[[ GIVEN INFORMATION open ]]

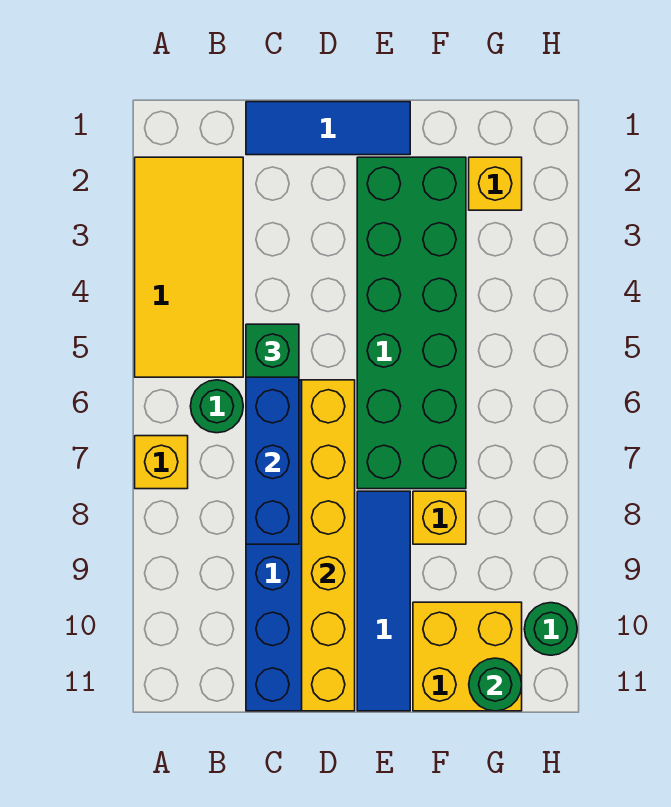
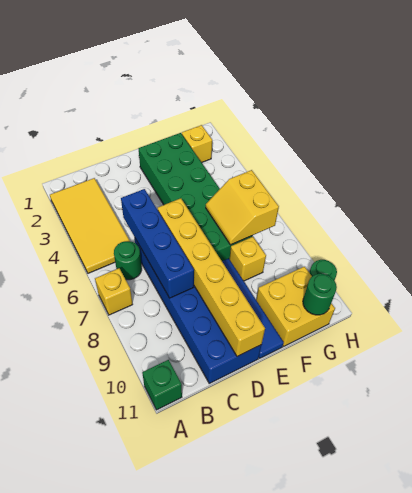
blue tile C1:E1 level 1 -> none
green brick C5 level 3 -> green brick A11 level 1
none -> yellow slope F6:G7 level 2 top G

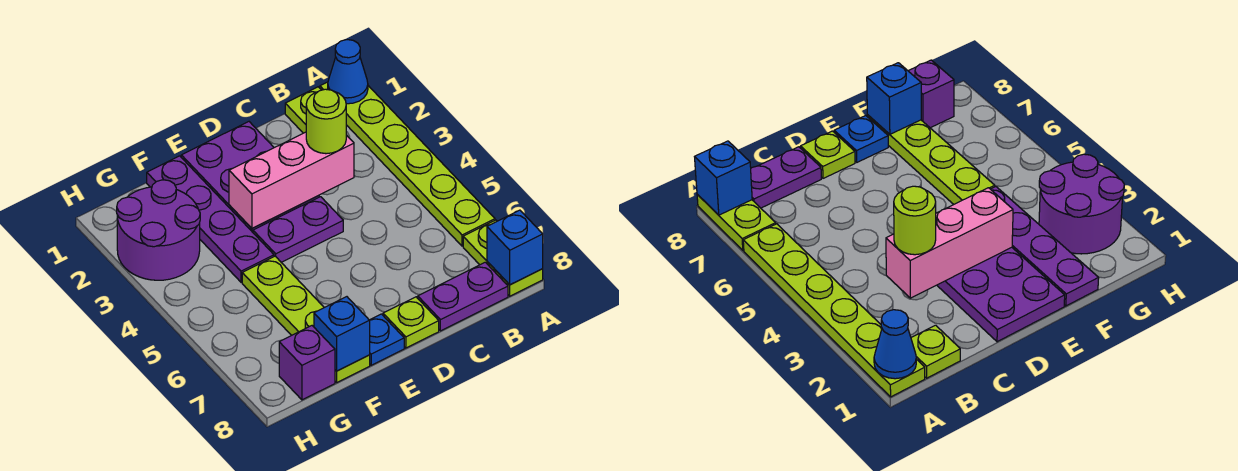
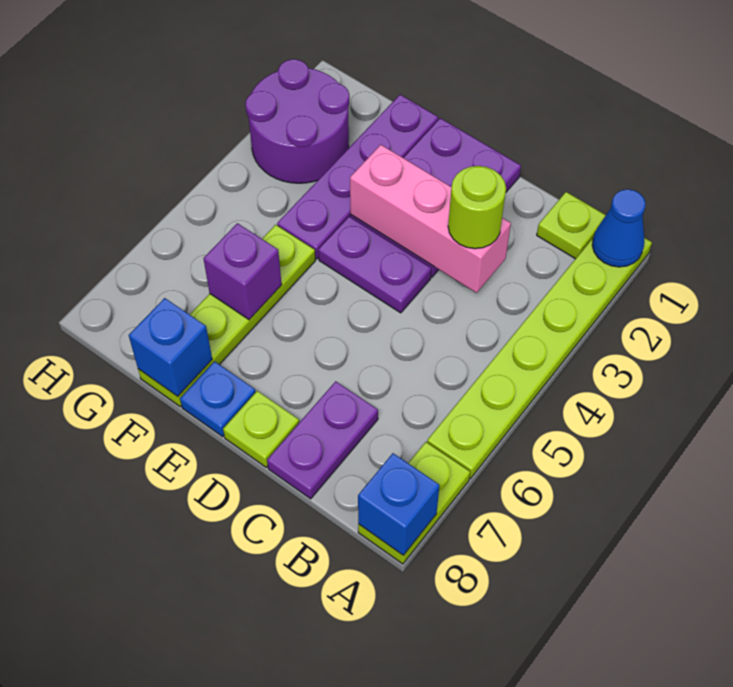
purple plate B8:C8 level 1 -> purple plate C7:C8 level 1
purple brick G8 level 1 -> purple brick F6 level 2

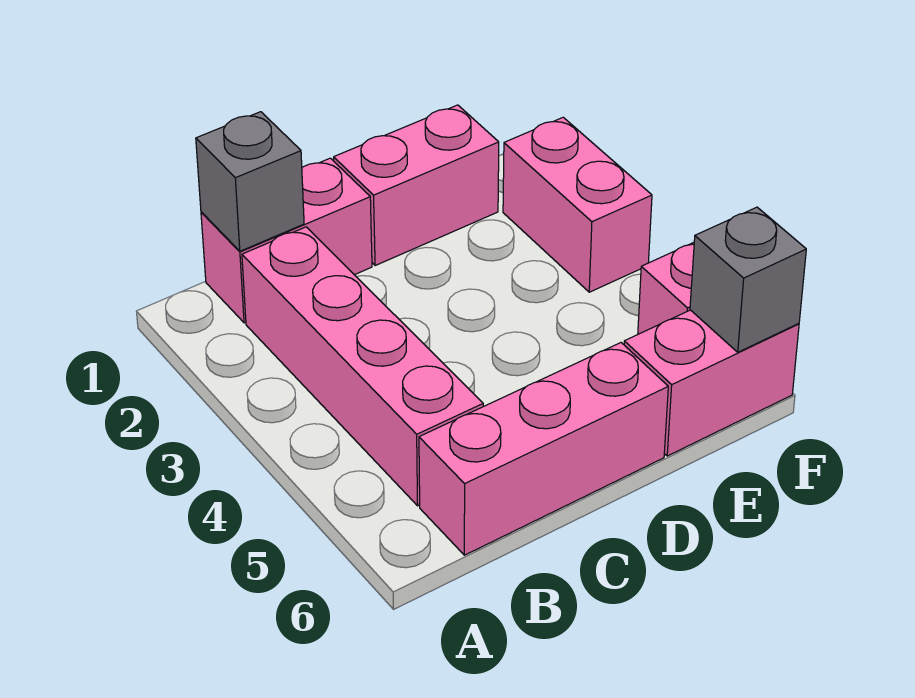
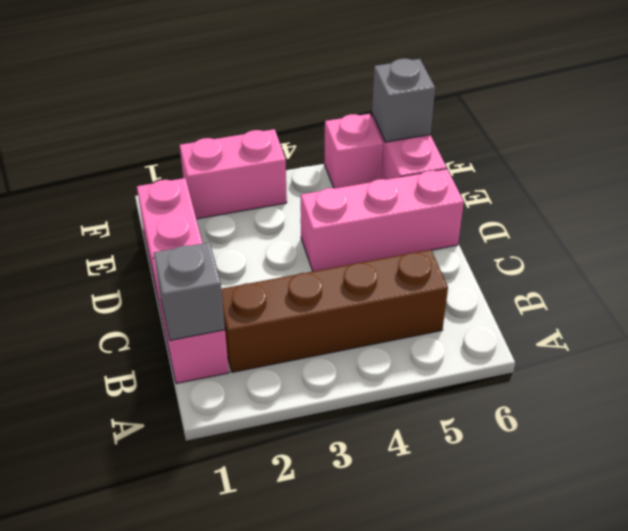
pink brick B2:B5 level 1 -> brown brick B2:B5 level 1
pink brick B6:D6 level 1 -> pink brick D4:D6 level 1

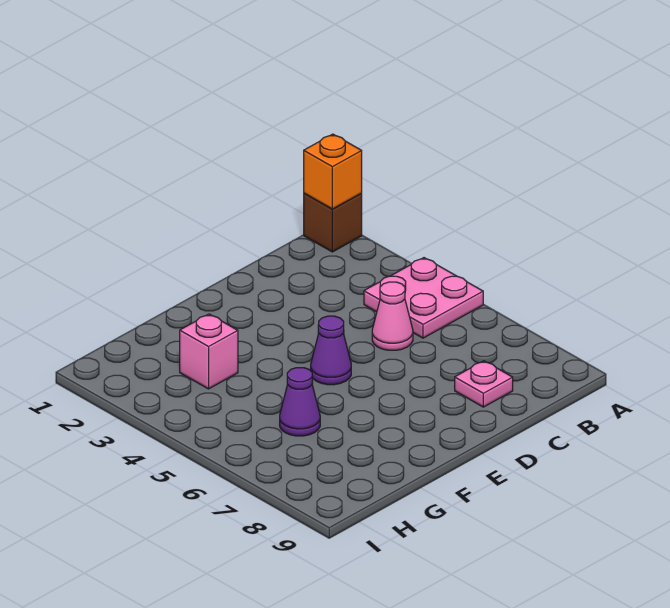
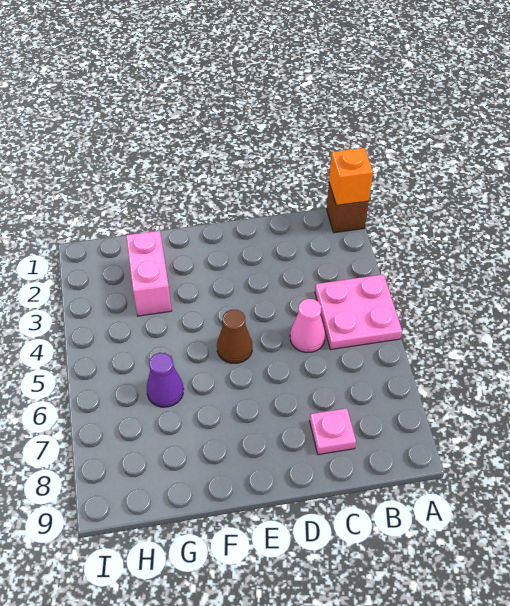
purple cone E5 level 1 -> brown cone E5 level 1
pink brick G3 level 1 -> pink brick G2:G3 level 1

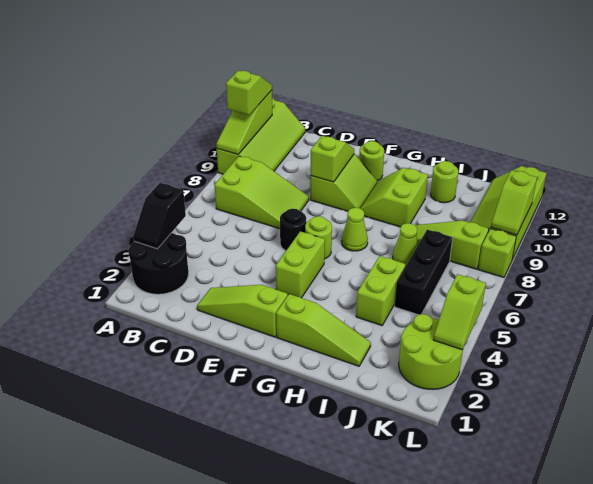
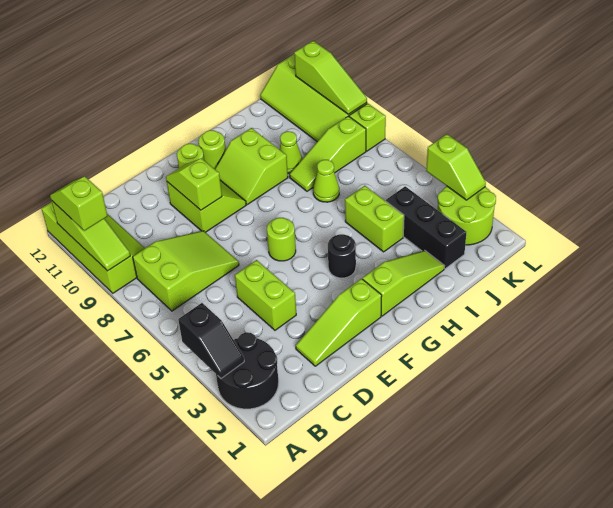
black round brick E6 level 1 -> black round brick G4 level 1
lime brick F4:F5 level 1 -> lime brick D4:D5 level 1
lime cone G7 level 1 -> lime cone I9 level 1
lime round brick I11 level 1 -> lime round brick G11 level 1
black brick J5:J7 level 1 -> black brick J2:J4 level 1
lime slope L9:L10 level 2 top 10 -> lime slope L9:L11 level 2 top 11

[[ GIVEN INFORMATION closed ]]
[[ GIVEN INFORMATION open ]]

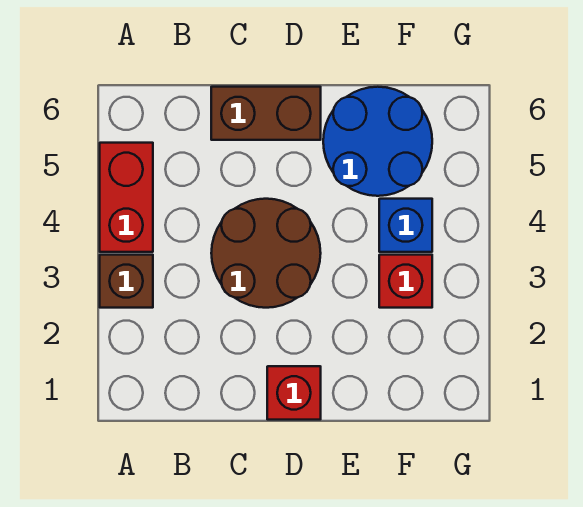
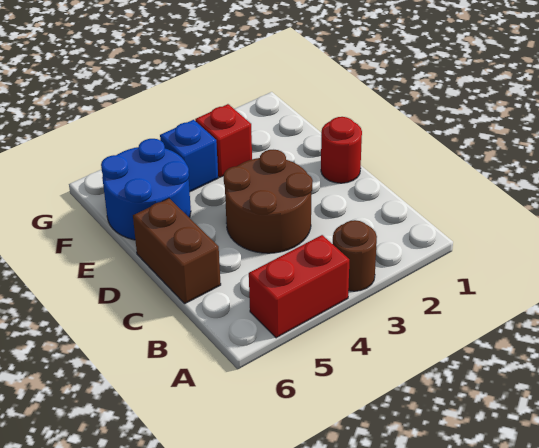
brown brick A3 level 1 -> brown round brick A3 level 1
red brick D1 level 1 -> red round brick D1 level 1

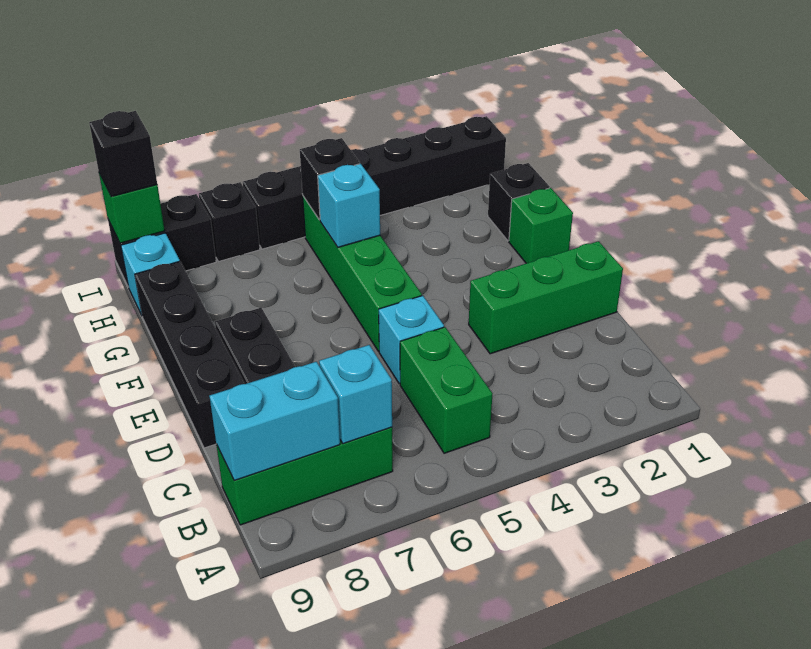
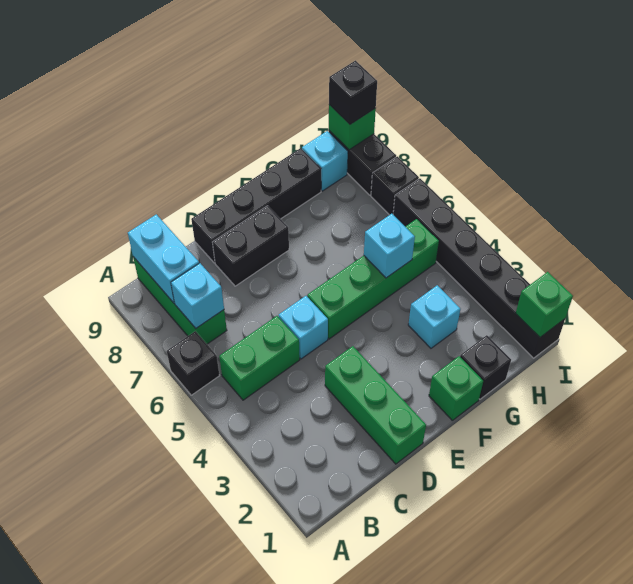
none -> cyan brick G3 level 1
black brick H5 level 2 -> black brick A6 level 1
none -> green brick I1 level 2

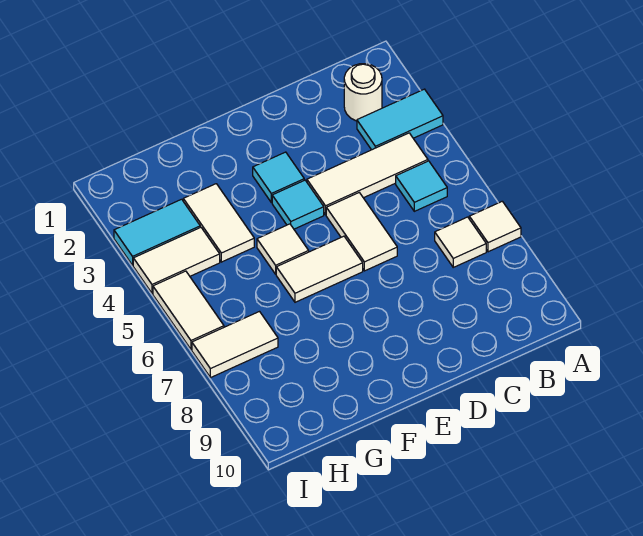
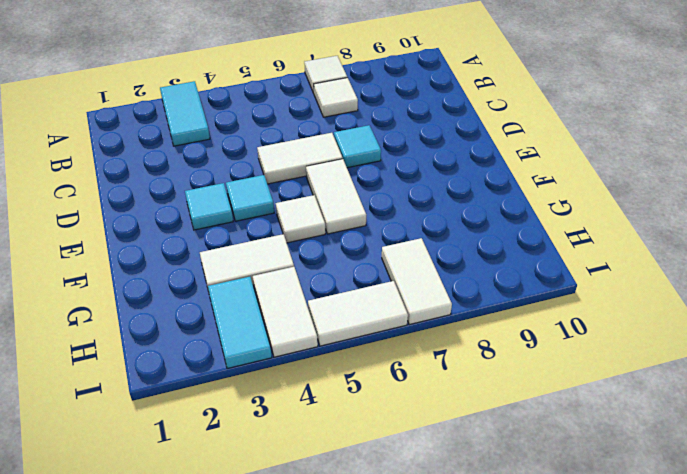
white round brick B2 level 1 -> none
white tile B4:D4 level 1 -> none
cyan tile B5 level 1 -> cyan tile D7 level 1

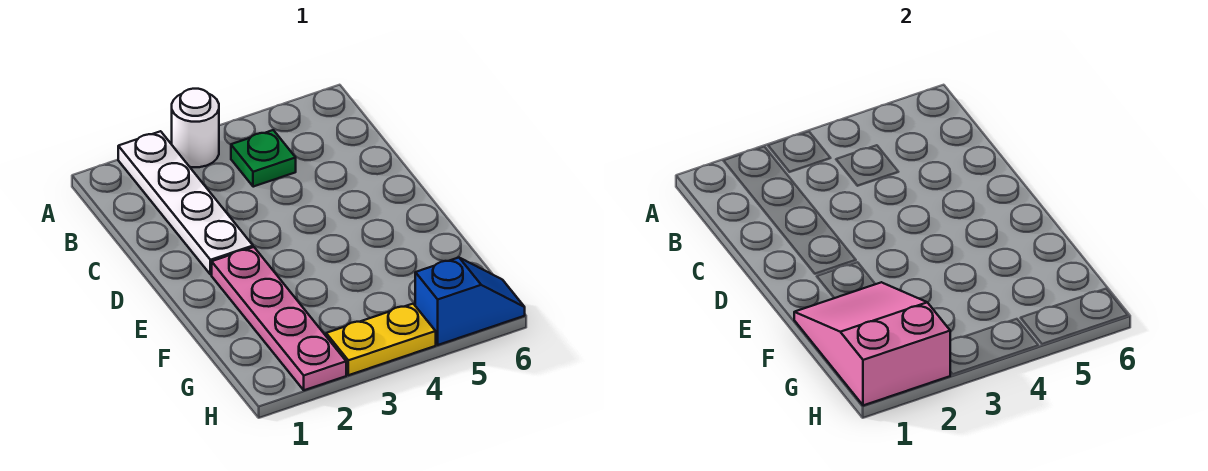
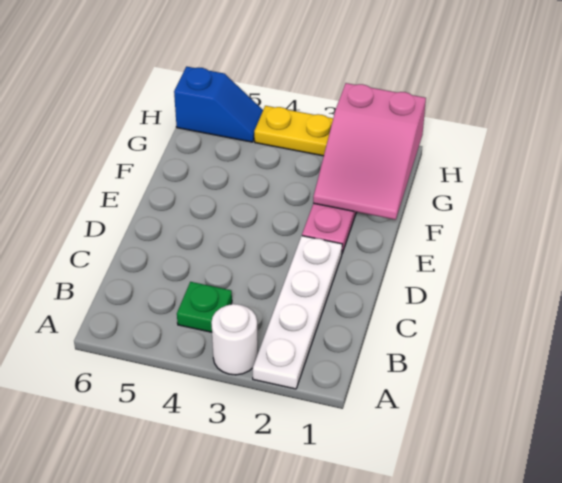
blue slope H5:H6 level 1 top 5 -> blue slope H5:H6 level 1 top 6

[[ GIVEN INFORMATION closed ]]
[[ GIVEN INFORMATION open ]]

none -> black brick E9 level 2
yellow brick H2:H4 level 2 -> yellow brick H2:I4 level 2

[[ GIVEN INFORMATION closed ]]

→ **WHAT IS BEING ASKED**:
Go to the line with "black brick J5:J7" in the entries above and repeat every line from there through the line with "lime slope L9:L10", exactly and with no other text.

→ **RESULT FOR THIS EXERCISE**:
black brick J5:J7 level 1 -> black brick J2:J4 level 1
lime slope L9:L10 level 2 top 10 -> lime slope L9:L11 level 2 top 11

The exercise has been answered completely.